EXERCISE:
Below are entries; write every one of them out again exactly.

══ SUPPLIED INFORMATION ══

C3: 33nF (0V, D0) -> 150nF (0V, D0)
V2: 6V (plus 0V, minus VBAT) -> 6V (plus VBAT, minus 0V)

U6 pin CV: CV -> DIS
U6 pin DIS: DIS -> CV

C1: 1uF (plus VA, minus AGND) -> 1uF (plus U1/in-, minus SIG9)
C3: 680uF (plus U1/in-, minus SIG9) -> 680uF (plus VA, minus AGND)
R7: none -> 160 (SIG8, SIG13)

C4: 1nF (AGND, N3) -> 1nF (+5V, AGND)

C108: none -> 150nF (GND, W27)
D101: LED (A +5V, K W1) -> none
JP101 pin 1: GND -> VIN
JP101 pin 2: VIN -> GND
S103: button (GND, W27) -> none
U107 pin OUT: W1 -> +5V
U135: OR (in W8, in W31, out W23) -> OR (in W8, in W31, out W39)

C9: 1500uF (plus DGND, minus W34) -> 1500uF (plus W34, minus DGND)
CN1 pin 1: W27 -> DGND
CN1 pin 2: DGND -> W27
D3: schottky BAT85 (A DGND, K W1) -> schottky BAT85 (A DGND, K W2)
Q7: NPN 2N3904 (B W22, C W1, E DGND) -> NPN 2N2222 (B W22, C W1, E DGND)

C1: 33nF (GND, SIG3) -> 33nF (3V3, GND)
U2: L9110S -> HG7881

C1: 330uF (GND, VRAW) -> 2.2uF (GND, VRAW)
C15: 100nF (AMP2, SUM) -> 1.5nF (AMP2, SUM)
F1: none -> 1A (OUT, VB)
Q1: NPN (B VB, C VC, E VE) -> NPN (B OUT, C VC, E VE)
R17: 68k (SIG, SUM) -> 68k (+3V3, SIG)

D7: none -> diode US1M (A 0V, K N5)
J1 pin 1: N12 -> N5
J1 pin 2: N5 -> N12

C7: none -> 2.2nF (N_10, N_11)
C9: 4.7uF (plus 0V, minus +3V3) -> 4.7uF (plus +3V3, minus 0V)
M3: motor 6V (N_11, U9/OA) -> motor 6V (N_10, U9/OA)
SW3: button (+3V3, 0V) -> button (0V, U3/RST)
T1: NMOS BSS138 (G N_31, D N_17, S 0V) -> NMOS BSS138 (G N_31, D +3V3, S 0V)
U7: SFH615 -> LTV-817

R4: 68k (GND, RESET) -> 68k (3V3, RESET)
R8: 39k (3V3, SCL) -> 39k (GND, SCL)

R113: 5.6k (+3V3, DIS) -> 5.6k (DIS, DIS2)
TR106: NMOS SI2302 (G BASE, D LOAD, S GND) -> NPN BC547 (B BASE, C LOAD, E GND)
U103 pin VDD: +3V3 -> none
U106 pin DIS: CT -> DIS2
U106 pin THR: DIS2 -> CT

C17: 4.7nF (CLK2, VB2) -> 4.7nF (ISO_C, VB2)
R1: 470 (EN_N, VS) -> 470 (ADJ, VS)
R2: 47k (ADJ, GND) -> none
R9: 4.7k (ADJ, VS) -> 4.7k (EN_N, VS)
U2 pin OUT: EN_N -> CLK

═══

ANSWER TO THE PROBLEM:
C3: 33nF (0V, D0) -> 150nF (0V, D0)
V2: 6V (plus 0V, minus VBAT) -> 6V (plus VBAT, minus 0V)

U6 pin CV: CV -> DIS
U6 pin DIS: DIS -> CV

C1: 1uF (plus VA, minus AGND) -> 1uF (plus U1/in-, minus SIG9)
C3: 680uF (plus U1/in-, minus SIG9) -> 680uF (plus VA, minus AGND)
R7: none -> 160 (SIG8, SIG13)

C4: 1nF (AGND, N3) -> 1nF (+5V, AGND)

C108: none -> 150nF (GND, W27)
D101: LED (A +5V, K W1) -> none
JP101 pin 1: GND -> VIN
JP101 pin 2: VIN -> GND
S103: button (GND, W27) -> none
U107 pin OUT: W1 -> +5V
U135: OR (in W8, in W31, out W23) -> OR (in W8, in W31, out W39)

C9: 1500uF (plus DGND, minus W34) -> 1500uF (plus W34, minus DGND)
CN1 pin 1: W27 -> DGND
CN1 pin 2: DGND -> W27
D3: schottky BAT85 (A DGND, K W1) -> schottky BAT85 (A DGND, K W2)
Q7: NPN 2N3904 (B W22, C W1, E DGND) -> NPN 2N2222 (B W22, C W1, E DGND)

C1: 33nF (GND, SIG3) -> 33nF (3V3, GND)
U2: L9110S -> HG7881

C1: 330uF (GND, VRAW) -> 2.2uF (GND, VRAW)
C15: 100nF (AMP2, SUM) -> 1.5nF (AMP2, SUM)
F1: none -> 1A (OUT, VB)
Q1: NPN (B VB, C VC, E VE) -> NPN (B OUT, C VC, E VE)
R17: 68k (SIG, SUM) -> 68k (+3V3, SIG)

D7: none -> diode US1M (A 0V, K N5)
J1 pin 1: N12 -> N5
J1 pin 2: N5 -> N12

C7: none -> 2.2nF (N_10, N_11)
C9: 4.7uF (plus 0V, minus +3V3) -> 4.7uF (plus +3V3, minus 0V)
M3: motor 6V (N_11, U9/OA) -> motor 6V (N_10, U9/OA)
SW3: button (+3V3, 0V) -> button (0V, U3/RST)
T1: NMOS BSS138 (G N_31, D N_17, S 0V) -> NMOS BSS138 (G N_31, D +3V3, S 0V)
U7: SFH615 -> LTV-817

R4: 68k (GND, RESET) -> 68k (3V3, RESET)
R8: 39k (3V3, SCL) -> 39k (GND, SCL)

R113: 5.6k (+3V3, DIS) -> 5.6k (DIS, DIS2)
TR106: NMOS SI2302 (G BASE, D LOAD, S GND) -> NPN BC547 (B BASE, C LOAD, E GND)
U103 pin VDD: +3V3 -> none
U106 pin DIS: CT -> DIS2
U106 pin THR: DIS2 -> CT

C17: 4.7nF (CLK2, VB2) -> 4.7nF (ISO_C, VB2)
R1: 470 (EN_N, VS) -> 470 (ADJ, VS)
R2: 47k (ADJ, GND) -> none
R9: 4.7k (ADJ, VS) -> 4.7k (EN_N, VS)
U2 pin OUT: EN_N -> CLK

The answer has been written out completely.